TASK BRIEF -> Using the records below, repeat exactly the lines from the one holding "yellow calculator: 3 -> 5" through the one holding "purple light bulb: 5 -> 6", both ends included, and no others.
- - - - -
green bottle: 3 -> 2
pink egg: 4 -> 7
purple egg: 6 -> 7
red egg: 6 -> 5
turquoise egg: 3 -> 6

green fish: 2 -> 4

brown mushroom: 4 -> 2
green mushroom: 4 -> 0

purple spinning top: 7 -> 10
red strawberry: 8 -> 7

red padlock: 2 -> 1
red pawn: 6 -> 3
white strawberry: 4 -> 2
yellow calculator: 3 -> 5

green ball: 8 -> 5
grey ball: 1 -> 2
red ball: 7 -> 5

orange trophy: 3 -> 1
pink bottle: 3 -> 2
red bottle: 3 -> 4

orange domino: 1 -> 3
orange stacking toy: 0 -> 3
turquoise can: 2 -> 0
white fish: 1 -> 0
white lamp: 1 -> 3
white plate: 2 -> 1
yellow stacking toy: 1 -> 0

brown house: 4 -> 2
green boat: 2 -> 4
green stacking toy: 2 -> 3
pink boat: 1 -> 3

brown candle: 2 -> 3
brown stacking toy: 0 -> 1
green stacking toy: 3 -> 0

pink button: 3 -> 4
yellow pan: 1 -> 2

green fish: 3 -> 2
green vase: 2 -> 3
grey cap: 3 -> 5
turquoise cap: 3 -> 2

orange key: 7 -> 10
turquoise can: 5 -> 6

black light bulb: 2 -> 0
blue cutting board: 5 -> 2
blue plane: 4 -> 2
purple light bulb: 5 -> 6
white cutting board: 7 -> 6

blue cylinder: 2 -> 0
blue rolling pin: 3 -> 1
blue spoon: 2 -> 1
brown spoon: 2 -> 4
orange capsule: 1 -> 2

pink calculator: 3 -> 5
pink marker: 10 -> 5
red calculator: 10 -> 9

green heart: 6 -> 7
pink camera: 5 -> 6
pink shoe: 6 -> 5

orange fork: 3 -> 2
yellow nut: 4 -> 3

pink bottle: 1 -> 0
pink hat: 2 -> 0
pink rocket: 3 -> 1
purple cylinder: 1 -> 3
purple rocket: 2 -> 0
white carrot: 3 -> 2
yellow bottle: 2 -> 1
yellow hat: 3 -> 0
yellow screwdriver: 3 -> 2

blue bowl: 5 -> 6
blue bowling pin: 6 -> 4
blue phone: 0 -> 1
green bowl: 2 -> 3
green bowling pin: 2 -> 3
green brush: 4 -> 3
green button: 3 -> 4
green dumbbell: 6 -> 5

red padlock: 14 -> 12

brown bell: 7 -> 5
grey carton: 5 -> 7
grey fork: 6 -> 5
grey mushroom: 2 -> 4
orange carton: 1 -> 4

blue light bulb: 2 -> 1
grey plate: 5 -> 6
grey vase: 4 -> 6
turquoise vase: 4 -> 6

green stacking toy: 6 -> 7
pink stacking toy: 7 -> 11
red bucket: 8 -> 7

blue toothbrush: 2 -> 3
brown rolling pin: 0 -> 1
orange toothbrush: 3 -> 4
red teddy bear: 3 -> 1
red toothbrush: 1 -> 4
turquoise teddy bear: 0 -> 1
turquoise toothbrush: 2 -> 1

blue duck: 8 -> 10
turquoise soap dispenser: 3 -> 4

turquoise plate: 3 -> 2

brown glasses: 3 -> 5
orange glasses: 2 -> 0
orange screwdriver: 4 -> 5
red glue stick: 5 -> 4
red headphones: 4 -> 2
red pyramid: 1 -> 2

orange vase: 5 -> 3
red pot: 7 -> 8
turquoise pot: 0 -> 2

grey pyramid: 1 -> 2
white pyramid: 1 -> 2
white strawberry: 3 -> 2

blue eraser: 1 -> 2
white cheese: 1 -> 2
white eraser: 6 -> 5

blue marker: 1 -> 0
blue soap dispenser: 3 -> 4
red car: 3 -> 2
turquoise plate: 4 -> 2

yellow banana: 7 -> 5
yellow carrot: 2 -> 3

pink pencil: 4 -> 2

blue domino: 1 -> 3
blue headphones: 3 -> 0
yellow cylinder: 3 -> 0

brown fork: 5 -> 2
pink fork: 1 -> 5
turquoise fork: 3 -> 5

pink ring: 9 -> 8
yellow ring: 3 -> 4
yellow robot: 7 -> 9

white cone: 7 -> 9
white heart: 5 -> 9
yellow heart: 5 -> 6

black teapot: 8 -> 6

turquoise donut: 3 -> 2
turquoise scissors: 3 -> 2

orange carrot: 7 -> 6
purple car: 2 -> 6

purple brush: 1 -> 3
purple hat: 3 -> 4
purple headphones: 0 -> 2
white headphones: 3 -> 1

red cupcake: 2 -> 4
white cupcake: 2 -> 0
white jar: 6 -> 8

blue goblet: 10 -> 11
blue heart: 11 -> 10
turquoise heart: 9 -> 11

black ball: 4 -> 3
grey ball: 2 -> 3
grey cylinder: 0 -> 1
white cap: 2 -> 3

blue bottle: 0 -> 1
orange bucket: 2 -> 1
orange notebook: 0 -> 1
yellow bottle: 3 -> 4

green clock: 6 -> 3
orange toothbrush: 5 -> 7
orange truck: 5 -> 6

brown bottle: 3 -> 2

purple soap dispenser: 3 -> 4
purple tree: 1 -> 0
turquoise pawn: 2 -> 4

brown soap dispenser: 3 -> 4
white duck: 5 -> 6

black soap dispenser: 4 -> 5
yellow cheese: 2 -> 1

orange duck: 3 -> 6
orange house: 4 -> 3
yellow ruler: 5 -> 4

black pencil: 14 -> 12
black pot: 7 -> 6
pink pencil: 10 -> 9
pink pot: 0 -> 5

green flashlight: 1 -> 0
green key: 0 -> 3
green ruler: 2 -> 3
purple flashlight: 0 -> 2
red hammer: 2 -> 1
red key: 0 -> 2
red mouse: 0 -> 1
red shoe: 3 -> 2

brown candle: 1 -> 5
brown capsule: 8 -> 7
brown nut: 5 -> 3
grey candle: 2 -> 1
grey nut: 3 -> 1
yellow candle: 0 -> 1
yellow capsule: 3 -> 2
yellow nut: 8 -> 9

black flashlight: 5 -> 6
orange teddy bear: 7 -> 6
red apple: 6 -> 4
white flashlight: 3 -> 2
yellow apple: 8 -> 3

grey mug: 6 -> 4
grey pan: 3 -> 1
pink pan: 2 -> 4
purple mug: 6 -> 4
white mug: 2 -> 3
- - - - -
ANSWER TO THE PROBLEM ->
yellow calculator: 3 -> 5

green ball: 8 -> 5
grey ball: 1 -> 2
red ball: 7 -> 5

orange trophy: 3 -> 1
pink bottle: 3 -> 2
red bottle: 3 -> 4

orange domino: 1 -> 3
orange stacking toy: 0 -> 3
turquoise can: 2 -> 0
white fish: 1 -> 0
white lamp: 1 -> 3
white plate: 2 -> 1
yellow stacking toy: 1 -> 0

brown house: 4 -> 2
green boat: 2 -> 4
green stacking toy: 2 -> 3
pink boat: 1 -> 3

brown candle: 2 -> 3
brown stacking toy: 0 -> 1
green stacking toy: 3 -> 0

pink button: 3 -> 4
yellow pan: 1 -> 2

green fish: 3 -> 2
green vase: 2 -> 3
grey cap: 3 -> 5
turquoise cap: 3 -> 2

orange key: 7 -> 10
turquoise can: 5 -> 6

black light bulb: 2 -> 0
blue cutting board: 5 -> 2
blue plane: 4 -> 2
purple light bulb: 5 -> 6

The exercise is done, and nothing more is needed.